### WHAT THIS TASK INVOLVES
Every line of the material below in which "switch" shows up is to be located and copied.

### DATASET RECORDS

+ + + + +

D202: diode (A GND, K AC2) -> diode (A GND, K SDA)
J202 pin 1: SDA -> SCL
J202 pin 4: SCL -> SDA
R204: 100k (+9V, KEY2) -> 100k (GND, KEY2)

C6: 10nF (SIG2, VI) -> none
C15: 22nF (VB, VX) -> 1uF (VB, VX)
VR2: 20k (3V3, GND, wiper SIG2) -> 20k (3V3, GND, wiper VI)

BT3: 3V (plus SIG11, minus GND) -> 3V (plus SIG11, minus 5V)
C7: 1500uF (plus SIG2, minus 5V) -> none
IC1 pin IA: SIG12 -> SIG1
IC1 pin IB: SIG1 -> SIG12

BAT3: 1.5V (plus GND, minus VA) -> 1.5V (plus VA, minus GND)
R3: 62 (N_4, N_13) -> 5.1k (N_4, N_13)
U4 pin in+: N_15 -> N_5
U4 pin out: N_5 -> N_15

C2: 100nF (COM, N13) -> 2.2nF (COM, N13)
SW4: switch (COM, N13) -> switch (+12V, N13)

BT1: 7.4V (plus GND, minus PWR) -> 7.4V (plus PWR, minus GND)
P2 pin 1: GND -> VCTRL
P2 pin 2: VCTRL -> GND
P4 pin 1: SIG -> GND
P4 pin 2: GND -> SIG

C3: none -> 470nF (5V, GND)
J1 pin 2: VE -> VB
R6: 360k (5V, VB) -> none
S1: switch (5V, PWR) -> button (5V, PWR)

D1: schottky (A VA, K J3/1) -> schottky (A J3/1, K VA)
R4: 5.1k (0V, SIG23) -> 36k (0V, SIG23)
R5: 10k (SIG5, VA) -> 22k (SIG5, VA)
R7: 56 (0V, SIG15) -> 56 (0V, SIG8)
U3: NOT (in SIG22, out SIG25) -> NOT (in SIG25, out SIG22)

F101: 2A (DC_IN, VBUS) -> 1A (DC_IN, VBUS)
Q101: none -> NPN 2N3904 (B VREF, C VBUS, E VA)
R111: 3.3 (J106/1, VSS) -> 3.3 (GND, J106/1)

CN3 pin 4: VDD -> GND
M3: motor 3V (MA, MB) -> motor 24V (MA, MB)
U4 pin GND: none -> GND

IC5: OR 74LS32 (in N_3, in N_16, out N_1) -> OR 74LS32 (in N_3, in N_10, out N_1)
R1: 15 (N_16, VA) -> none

+ + + + +

### REPLY TO THE TASK
SW4: switch (COM, N13) -> switch (+12V, N13)
S1: switch (5V, PWR) -> button (5V, PWR)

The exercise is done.